Stored entries
---

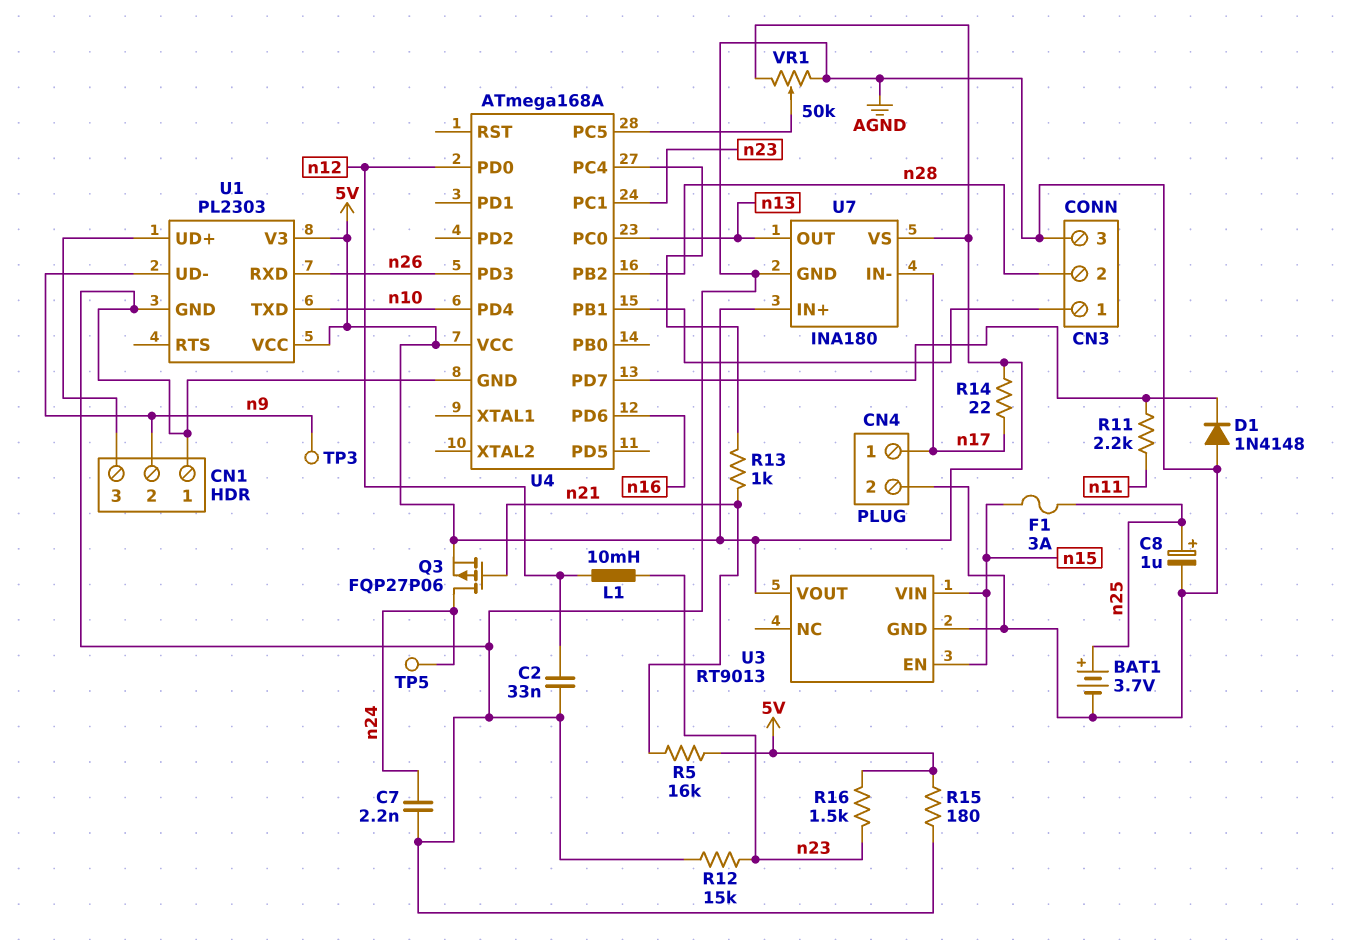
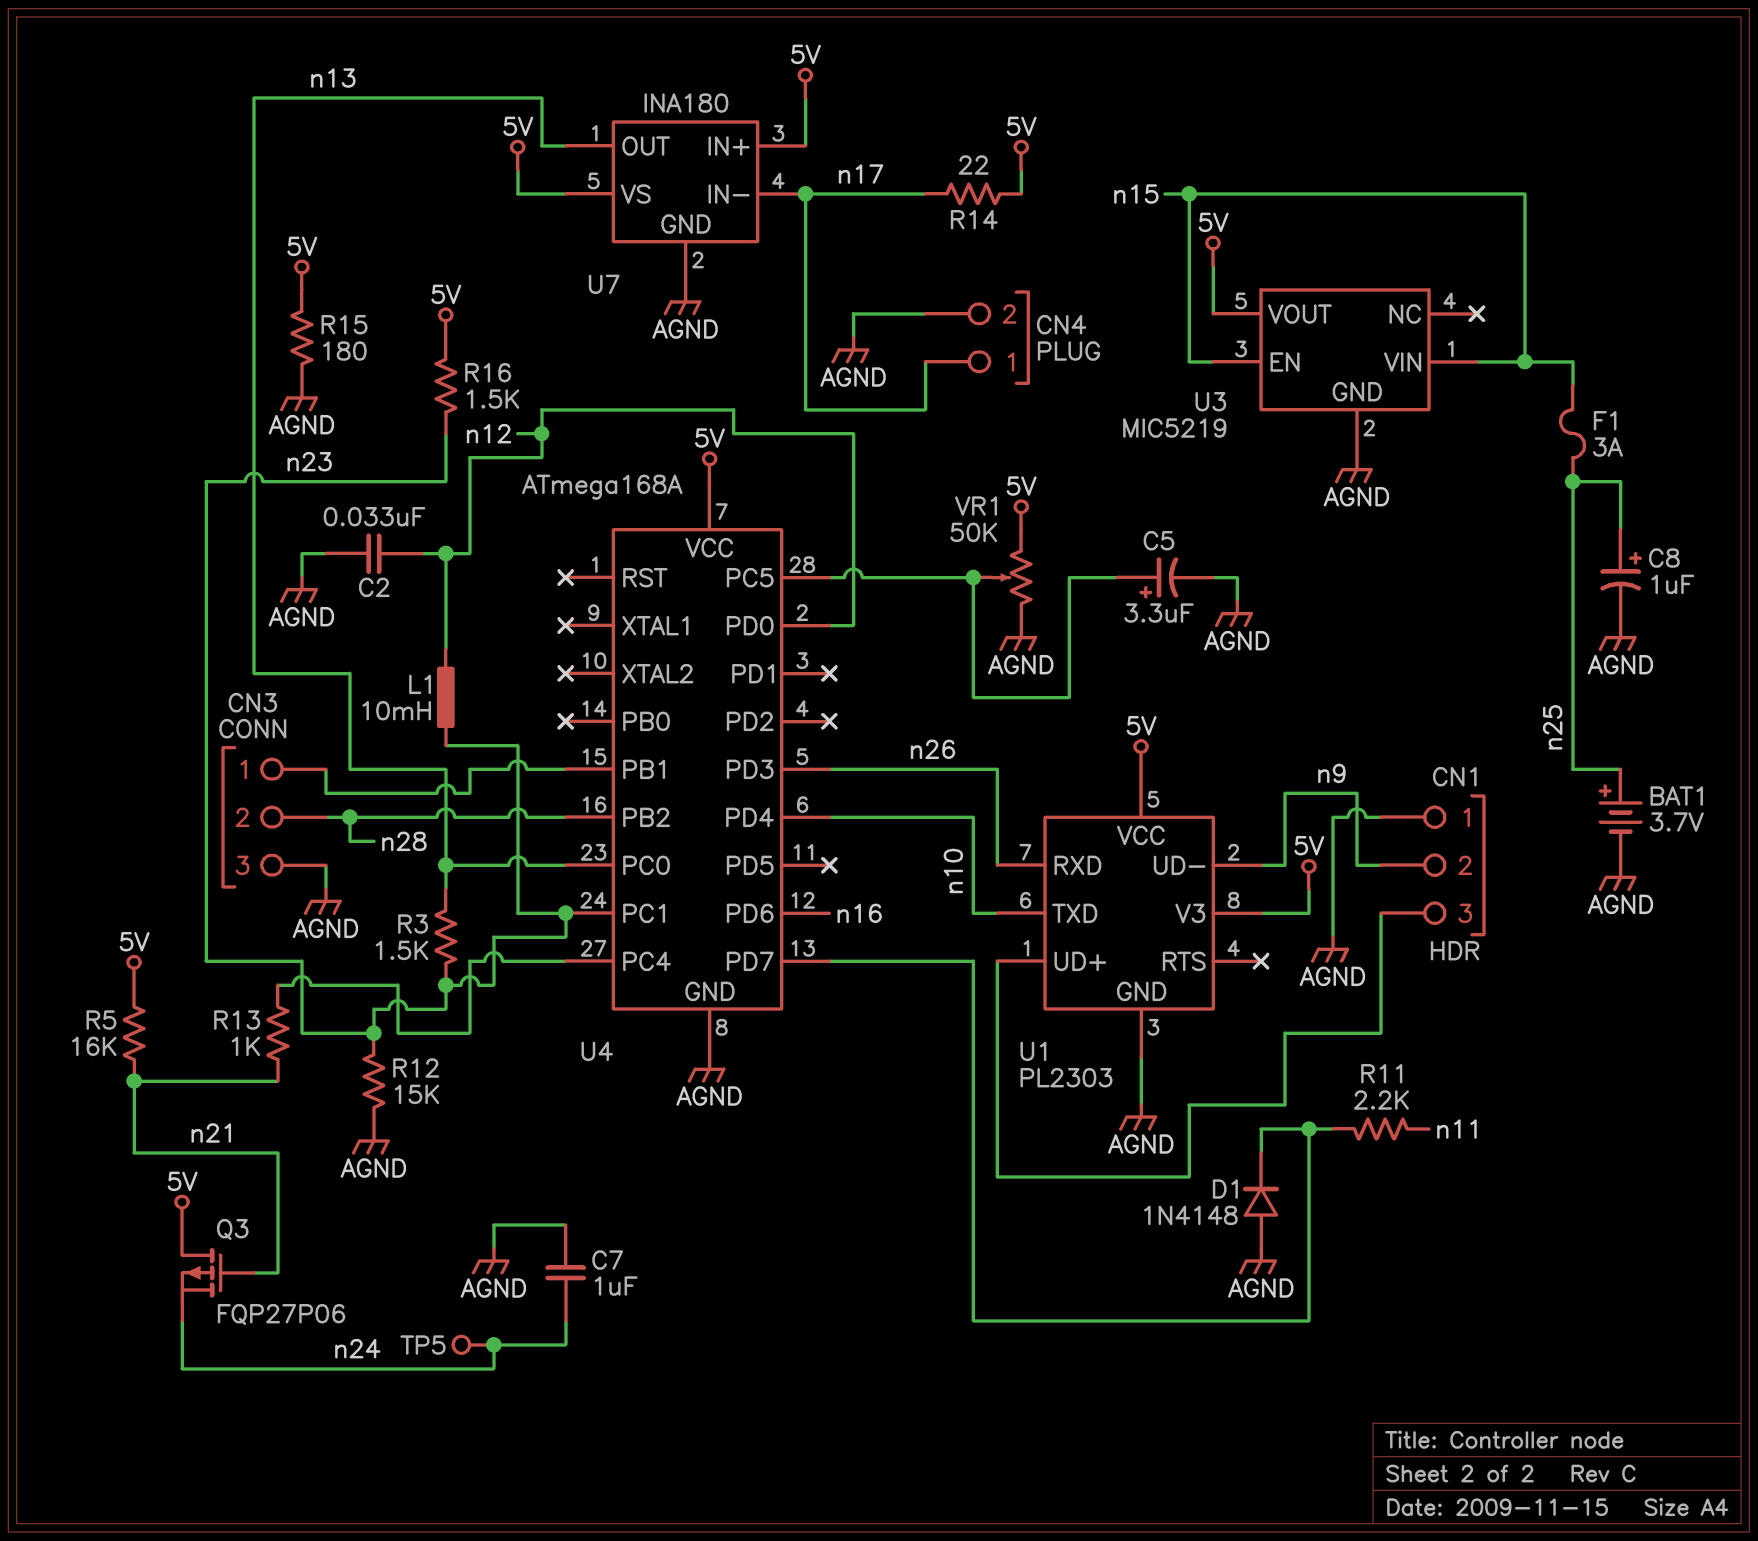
C5: none -> 3.3uF (plus U4/PC5, minus AGND)
C7: 2.2nF (AGND, n24) -> 1uF (AGND, n24)
Q3: PMOS FQP27P06 (G n21, D n24, S 5V) -> PMOS FQP27P06 (G n21, D 5V, S n24)
R3: none -> 1.5k (n13, n23)
TP3: test point (n9) -> none
U3: RT9013 -> MIC5219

---

What the task requires
Find the lines above that contain "none" and report their number, without comment.

The completed task
3